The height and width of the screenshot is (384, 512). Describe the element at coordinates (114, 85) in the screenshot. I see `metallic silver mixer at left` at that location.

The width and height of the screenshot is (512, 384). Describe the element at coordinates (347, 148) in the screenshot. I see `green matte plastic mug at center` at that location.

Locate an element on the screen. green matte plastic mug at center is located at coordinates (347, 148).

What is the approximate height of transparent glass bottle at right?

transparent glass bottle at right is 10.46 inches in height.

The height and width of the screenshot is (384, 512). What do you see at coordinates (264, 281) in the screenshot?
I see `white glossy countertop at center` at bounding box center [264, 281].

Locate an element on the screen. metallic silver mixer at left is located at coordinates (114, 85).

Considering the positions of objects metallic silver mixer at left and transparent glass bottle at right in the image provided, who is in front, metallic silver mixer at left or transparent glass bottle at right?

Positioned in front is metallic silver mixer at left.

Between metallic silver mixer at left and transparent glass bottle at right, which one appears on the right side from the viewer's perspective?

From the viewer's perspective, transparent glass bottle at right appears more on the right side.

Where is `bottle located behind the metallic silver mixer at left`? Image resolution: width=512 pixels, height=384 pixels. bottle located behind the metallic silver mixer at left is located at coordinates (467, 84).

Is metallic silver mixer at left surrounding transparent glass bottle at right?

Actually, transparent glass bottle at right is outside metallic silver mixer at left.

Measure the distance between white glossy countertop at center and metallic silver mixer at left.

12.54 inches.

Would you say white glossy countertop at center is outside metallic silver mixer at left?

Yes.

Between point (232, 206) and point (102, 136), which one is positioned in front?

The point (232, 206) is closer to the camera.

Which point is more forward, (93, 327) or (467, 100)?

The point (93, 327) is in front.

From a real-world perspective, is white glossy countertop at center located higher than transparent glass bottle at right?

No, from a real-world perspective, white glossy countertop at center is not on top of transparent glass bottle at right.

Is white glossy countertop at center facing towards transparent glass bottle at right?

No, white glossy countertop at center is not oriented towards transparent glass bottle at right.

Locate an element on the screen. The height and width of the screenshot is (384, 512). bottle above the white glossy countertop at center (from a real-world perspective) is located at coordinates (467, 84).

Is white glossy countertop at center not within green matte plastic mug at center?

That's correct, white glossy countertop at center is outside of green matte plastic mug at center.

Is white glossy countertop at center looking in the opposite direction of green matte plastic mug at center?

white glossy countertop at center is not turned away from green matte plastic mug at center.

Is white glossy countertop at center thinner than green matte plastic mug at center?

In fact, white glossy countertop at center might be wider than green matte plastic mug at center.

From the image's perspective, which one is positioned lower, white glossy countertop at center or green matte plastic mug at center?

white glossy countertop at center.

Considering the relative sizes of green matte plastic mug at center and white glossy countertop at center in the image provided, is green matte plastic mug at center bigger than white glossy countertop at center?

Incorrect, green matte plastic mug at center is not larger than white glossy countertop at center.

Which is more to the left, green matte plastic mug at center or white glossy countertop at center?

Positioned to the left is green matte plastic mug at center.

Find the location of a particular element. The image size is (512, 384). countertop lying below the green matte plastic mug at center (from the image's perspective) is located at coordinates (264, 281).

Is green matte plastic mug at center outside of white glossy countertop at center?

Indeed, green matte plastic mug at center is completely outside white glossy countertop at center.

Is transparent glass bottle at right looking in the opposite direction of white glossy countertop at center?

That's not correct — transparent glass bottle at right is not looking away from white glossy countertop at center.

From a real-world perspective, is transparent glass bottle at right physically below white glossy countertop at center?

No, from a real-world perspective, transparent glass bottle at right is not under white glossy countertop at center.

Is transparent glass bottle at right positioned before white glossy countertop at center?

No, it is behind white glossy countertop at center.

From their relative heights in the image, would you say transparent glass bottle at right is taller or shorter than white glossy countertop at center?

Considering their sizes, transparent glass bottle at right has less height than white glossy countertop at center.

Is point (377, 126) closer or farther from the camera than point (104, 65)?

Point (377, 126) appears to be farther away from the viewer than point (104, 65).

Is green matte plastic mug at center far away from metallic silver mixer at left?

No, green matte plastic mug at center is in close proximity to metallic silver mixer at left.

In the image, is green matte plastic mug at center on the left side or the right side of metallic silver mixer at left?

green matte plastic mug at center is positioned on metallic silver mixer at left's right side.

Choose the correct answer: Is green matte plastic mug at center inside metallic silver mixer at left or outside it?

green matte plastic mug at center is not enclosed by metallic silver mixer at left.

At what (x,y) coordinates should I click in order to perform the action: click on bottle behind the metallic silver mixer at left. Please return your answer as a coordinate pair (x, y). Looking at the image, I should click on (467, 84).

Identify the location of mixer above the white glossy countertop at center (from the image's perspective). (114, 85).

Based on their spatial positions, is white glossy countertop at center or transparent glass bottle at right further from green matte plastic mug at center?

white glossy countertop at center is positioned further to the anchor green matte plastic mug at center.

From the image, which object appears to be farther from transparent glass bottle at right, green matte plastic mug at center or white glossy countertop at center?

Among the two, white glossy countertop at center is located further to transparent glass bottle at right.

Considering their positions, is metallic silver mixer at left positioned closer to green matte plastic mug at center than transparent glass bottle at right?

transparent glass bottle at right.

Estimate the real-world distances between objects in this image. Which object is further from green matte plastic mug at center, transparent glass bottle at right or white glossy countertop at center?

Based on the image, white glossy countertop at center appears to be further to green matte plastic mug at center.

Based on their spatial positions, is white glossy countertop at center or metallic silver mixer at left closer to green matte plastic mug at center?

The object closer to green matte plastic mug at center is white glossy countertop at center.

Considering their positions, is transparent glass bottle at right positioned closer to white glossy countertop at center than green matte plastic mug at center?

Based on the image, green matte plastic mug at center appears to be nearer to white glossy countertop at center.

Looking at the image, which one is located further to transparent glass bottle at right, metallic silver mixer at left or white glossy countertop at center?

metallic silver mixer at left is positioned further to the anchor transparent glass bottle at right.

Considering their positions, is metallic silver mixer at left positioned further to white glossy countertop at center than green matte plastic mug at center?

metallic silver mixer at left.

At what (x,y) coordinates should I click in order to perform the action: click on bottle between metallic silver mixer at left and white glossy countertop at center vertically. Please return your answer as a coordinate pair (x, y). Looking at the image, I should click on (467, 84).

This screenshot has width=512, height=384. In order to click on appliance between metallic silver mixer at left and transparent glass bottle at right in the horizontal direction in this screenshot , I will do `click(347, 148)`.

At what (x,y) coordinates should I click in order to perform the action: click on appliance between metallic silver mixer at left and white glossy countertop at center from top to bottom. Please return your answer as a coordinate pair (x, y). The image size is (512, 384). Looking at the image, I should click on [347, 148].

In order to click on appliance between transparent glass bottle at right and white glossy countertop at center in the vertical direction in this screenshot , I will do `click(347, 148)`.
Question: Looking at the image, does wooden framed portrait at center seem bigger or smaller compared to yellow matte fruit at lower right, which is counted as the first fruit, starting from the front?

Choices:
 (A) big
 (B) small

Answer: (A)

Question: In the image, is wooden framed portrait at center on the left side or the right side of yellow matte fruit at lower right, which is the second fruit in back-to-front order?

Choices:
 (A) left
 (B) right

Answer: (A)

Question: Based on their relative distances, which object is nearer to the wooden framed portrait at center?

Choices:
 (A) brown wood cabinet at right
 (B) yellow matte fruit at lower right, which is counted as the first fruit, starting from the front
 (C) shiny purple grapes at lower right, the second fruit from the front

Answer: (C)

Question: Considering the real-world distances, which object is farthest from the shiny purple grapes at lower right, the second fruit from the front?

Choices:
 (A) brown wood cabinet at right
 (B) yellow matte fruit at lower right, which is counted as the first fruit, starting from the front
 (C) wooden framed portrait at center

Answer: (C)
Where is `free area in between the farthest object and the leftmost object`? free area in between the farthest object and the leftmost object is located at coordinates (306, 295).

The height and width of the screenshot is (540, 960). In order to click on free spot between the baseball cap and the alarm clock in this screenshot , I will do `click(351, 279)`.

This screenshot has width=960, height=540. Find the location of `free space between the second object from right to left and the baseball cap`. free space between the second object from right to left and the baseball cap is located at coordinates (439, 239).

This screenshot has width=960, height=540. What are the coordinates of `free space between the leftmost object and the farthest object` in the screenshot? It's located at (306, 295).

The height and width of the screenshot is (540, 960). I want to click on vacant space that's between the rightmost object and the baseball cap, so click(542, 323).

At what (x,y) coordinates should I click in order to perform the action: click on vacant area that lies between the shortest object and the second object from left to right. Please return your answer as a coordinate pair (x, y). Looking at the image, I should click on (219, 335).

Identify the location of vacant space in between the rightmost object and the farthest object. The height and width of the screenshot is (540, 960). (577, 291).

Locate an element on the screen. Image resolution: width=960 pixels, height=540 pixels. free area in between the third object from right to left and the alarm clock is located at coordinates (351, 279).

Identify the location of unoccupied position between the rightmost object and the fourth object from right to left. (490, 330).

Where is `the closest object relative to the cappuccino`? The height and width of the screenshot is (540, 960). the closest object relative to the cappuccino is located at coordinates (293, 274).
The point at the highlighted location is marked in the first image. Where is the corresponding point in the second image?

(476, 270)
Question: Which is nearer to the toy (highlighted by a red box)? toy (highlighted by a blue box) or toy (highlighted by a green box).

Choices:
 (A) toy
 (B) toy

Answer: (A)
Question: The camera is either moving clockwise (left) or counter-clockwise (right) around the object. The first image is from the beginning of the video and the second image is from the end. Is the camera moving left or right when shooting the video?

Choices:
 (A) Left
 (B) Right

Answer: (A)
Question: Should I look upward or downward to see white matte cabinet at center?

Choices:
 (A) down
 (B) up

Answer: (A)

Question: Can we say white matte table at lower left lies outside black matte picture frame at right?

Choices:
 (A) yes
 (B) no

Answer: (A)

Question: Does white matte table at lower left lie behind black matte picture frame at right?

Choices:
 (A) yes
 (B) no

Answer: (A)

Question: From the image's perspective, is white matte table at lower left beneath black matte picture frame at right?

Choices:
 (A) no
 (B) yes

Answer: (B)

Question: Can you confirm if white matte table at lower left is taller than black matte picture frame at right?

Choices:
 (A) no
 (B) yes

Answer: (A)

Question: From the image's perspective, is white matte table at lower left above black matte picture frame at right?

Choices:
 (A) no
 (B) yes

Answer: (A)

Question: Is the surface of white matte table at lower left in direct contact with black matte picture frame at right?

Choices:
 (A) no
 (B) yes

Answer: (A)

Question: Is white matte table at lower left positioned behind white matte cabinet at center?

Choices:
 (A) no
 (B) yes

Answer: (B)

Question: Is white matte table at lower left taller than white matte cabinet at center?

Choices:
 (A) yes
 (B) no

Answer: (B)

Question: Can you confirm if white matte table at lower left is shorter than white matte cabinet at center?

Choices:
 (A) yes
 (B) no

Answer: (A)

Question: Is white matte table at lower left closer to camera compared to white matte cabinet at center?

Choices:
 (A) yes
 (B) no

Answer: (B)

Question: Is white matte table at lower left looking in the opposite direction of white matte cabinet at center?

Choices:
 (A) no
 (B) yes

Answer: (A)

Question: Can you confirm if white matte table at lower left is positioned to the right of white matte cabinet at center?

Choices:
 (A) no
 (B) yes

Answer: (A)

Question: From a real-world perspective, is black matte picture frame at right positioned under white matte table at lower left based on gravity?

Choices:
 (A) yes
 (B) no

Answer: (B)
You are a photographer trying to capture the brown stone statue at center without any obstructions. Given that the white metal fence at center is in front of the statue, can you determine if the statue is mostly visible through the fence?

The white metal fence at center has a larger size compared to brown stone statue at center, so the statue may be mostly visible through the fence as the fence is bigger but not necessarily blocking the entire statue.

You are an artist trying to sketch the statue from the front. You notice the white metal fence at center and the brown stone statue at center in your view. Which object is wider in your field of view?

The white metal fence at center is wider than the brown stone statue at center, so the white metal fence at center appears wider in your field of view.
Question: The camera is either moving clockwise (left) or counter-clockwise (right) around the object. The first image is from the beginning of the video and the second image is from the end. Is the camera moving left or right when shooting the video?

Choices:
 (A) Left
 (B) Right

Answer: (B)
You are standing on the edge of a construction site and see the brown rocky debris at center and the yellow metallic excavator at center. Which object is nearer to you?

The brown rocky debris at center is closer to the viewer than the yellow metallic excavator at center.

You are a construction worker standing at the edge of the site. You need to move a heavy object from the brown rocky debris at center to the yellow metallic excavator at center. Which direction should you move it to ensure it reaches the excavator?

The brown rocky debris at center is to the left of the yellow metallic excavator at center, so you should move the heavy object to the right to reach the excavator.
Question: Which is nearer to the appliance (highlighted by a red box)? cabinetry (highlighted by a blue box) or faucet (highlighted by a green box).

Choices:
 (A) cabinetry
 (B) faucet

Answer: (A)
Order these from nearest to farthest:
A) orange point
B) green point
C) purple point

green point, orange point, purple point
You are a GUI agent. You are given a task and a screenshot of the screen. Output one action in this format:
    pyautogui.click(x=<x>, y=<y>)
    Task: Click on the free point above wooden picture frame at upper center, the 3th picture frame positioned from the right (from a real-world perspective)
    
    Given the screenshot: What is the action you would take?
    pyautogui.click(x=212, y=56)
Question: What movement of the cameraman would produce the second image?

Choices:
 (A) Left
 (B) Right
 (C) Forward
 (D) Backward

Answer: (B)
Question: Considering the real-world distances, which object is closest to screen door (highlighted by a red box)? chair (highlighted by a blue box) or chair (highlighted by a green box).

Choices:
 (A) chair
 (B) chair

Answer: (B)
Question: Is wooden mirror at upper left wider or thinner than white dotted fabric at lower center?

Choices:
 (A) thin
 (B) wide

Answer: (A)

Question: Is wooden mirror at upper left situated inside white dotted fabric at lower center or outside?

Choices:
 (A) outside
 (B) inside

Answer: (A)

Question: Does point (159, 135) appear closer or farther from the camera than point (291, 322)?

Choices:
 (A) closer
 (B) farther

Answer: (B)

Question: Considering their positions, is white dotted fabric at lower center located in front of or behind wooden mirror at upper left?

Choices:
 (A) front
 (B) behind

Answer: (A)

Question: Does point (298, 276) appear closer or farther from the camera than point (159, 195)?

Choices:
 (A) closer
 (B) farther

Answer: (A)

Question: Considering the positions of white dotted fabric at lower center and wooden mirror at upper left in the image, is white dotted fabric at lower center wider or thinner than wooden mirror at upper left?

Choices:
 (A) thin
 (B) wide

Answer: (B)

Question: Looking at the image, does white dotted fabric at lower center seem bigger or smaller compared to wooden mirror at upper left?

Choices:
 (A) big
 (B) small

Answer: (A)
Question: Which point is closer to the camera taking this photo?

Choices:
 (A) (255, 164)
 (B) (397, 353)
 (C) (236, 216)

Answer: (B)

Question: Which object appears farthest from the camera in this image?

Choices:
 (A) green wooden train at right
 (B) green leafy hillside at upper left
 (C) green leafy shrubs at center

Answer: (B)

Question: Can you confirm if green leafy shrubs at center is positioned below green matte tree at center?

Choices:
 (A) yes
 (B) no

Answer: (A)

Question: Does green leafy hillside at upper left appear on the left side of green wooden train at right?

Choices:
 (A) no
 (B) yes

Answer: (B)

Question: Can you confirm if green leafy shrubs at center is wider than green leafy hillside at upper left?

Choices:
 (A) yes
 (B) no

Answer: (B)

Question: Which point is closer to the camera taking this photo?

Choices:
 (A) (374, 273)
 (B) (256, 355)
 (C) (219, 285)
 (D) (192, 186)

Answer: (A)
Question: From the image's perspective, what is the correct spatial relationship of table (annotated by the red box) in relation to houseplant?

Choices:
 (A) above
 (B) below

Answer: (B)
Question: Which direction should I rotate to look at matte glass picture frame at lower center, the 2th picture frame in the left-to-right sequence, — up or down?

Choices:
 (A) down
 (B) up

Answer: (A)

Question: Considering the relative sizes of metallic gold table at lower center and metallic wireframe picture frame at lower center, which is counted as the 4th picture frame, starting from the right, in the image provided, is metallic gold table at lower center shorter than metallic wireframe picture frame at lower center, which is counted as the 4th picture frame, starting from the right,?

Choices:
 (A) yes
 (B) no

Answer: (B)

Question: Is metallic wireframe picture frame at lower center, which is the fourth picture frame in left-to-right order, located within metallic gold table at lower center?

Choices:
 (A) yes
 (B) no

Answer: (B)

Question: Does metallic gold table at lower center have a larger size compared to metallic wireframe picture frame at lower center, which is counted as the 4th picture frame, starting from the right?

◆ ◆ ◆ ◆ ◆

• _Set problem_
Rewrite the lines from the line with "on [347, 148]." to the line with "Question: Based on", putting "wooden picture frame" in place of "wooden framed portrait" and leaving everything else as it is.

• _The result_
At what (x,y) coordinates should I click in order to perform the action: click on appliance between metallic silver mixer at left and white glossy countertop at center from top to bottom. Please return your answer as a coordinate pair (x, y). The image size is (512, 384). Looking at the image, I should click on [347, 148].

In order to click on appliance between transparent glass bottle at right and white glossy countertop at center in the vertical direction in this screenshot , I will do `click(347, 148)`.
Question: Looking at the image, does wooden picture frame at center seem bigger or smaller compared to yellow matte fruit at lower right, which is counted as the first fruit, starting from the front?

Choices:
 (A) big
 (B) small

Answer: (A)

Question: In the image, is wooden picture frame at center on the left side or the right side of yellow matte fruit at lower right, which is the second fruit in back-to-front order?

Choices:
 (A) left
 (B) right

Answer: (A)

Question: Based on their relative distances, which object is nearer to the wooden picture frame at center?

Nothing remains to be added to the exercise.